**INSTRUCTIONS TO FOLLOW:** Return only the lines of the listing below that run from the line with "ENC2 pin CLK: GP15 -> GP13" through the line with "AUDIO2 pin BUSY: D25 -> D23", both ends included, exactly as written.

**EXERCISE DATA:**
_ _ _ _ _ _ _
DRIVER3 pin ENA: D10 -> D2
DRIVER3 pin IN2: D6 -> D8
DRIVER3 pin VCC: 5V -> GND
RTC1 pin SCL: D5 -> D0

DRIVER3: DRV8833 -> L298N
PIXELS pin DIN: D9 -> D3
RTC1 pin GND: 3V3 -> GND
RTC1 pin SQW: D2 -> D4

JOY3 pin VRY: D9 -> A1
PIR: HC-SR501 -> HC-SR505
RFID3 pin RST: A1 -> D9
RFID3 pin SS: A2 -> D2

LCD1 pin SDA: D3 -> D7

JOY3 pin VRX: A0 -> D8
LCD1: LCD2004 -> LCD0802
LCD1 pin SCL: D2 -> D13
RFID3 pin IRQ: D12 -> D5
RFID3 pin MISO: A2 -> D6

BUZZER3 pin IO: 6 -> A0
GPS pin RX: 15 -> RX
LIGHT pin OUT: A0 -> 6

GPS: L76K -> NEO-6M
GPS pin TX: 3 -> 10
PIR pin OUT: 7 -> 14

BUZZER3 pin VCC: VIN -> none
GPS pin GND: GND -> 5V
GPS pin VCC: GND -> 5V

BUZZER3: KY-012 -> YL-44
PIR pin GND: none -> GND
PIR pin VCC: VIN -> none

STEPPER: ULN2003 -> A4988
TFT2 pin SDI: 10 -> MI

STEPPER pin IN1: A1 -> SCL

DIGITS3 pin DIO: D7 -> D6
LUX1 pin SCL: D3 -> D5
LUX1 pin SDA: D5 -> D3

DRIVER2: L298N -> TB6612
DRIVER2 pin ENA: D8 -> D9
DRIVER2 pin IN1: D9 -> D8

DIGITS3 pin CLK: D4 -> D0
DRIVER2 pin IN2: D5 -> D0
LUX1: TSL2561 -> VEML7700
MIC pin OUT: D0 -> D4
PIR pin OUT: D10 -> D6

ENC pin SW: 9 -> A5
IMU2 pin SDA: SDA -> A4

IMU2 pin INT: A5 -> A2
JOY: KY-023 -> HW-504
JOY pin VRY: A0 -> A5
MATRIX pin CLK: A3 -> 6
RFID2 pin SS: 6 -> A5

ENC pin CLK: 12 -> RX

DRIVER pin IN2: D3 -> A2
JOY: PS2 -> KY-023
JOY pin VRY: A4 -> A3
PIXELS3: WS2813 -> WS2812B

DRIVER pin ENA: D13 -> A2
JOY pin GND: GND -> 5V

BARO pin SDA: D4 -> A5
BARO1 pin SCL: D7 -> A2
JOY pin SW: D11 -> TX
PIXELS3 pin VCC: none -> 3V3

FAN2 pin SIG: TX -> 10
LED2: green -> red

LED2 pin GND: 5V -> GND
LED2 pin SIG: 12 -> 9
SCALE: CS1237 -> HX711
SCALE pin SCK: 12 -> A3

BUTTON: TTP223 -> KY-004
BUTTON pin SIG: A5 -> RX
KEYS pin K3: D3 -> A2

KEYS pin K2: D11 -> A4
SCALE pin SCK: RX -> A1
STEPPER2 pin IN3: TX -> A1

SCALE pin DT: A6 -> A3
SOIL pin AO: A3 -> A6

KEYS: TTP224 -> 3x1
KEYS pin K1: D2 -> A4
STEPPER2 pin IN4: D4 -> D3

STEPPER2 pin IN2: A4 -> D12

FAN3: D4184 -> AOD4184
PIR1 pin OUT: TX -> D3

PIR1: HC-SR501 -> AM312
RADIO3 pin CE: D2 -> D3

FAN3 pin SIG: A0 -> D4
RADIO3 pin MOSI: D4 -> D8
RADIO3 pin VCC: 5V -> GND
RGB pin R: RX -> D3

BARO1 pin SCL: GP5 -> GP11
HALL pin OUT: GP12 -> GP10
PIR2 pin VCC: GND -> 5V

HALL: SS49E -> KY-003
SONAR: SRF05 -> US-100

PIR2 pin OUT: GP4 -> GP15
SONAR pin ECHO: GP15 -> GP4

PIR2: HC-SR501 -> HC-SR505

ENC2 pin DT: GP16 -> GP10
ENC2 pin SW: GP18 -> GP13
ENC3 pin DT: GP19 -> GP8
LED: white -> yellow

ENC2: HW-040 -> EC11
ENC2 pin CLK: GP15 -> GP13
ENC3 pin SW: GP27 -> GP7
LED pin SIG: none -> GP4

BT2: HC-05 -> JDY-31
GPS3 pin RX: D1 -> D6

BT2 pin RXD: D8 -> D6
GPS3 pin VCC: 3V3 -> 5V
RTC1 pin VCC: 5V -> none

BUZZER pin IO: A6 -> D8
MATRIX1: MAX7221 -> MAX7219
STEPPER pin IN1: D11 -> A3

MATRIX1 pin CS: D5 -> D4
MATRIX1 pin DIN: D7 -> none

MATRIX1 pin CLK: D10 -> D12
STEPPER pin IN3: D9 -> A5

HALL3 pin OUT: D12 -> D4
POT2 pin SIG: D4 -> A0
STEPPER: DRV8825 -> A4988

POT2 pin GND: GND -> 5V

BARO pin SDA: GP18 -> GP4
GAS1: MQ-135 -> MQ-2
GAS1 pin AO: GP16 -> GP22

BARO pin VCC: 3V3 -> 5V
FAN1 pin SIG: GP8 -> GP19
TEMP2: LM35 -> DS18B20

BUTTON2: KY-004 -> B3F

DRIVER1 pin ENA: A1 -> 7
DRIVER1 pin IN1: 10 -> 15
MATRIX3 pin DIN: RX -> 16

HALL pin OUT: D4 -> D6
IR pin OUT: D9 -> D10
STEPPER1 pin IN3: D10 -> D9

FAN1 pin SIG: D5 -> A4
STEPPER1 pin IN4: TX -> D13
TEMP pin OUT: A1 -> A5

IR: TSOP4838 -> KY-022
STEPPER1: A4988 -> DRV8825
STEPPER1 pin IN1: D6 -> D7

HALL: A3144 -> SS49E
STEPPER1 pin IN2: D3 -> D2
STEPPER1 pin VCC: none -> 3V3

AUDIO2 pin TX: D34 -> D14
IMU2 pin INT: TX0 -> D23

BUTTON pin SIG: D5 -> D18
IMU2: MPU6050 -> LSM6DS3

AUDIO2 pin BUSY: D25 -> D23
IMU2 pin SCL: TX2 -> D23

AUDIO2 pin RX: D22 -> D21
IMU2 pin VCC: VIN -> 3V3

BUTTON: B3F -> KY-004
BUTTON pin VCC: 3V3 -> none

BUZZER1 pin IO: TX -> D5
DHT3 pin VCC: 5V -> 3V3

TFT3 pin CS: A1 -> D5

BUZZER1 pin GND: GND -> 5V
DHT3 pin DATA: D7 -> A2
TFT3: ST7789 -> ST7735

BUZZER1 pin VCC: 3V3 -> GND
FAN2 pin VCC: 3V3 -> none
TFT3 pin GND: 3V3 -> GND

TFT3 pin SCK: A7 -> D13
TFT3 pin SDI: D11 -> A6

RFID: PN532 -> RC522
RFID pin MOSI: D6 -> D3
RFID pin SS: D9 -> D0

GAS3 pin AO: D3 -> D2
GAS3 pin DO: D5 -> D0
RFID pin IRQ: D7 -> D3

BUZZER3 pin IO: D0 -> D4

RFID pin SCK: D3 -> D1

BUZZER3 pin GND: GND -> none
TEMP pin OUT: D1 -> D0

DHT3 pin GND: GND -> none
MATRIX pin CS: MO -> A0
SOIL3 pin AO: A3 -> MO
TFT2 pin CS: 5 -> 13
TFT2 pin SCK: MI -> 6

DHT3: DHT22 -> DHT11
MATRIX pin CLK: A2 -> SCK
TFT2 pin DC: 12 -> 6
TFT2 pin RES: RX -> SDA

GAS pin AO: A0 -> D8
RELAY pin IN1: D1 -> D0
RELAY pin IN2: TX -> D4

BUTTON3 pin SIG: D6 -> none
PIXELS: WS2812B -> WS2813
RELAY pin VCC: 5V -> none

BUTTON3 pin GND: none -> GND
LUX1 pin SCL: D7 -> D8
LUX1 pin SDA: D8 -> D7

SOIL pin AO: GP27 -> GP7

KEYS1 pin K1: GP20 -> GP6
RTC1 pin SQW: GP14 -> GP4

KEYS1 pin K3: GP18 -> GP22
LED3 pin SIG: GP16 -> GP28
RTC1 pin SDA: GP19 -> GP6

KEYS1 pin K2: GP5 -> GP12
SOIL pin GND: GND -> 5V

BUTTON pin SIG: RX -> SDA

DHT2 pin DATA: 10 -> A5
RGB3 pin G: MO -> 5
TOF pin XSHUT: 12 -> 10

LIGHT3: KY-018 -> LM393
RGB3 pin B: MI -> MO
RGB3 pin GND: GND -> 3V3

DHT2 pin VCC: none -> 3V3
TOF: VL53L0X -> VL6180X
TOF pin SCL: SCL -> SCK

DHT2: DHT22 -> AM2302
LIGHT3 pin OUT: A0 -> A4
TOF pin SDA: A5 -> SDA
_ _ _ _ _ _ _
**EXERCISE RESULT:**
ENC2 pin CLK: GP15 -> GP13
ENC3 pin SW: GP27 -> GP7
LED pin SIG: none -> GP4

BT2: HC-05 -> JDY-31
GPS3 pin RX: D1 -> D6

BT2 pin RXD: D8 -> D6
GPS3 pin VCC: 3V3 -> 5V
RTC1 pin VCC: 5V -> none

BUZZER pin IO: A6 -> D8
MATRIX1: MAX7221 -> MAX7219
STEPPER pin IN1: D11 -> A3

MATRIX1 pin CS: D5 -> D4
MATRIX1 pin DIN: D7 -> none

MATRIX1 pin CLK: D10 -> D12
STEPPER pin IN3: D9 -> A5

HALL3 pin OUT: D12 -> D4
POT2 pin SIG: D4 -> A0
STEPPER: DRV8825 -> A4988

POT2 pin GND: GND -> 5V

BARO pin SDA: GP18 -> GP4
GAS1: MQ-135 -> MQ-2
GAS1 pin AO: GP16 -> GP22

BARO pin VCC: 3V3 -> 5V
FAN1 pin SIG: GP8 -> GP19
TEMP2: LM35 -> DS18B20

BUTTON2: KY-004 -> B3F

DRIVER1 pin ENA: A1 -> 7
DRIVER1 pin IN1: 10 -> 15
MATRIX3 pin DIN: RX -> 16

HALL pin OUT: D4 -> D6
IR pin OUT: D9 -> D10
STEPPER1 pin IN3: D10 -> D9

FAN1 pin SIG: D5 -> A4
STEPPER1 pin IN4: TX -> D13
TEMP pin OUT: A1 -> A5

IR: TSOP4838 -> KY-022
STEPPER1: A4988 -> DRV8825
STEPPER1 pin IN1: D6 -> D7

HALL: A3144 -> SS49E
STEPPER1 pin IN2: D3 -> D2
STEPPER1 pin VCC: none -> 3V3

AUDIO2 pin TX: D34 -> D14
IMU2 pin INT: TX0 -> D23

BUTTON pin SIG: D5 -> D18
IMU2: MPU6050 -> LSM6DS3

AUDIO2 pin BUSY: D25 -> D23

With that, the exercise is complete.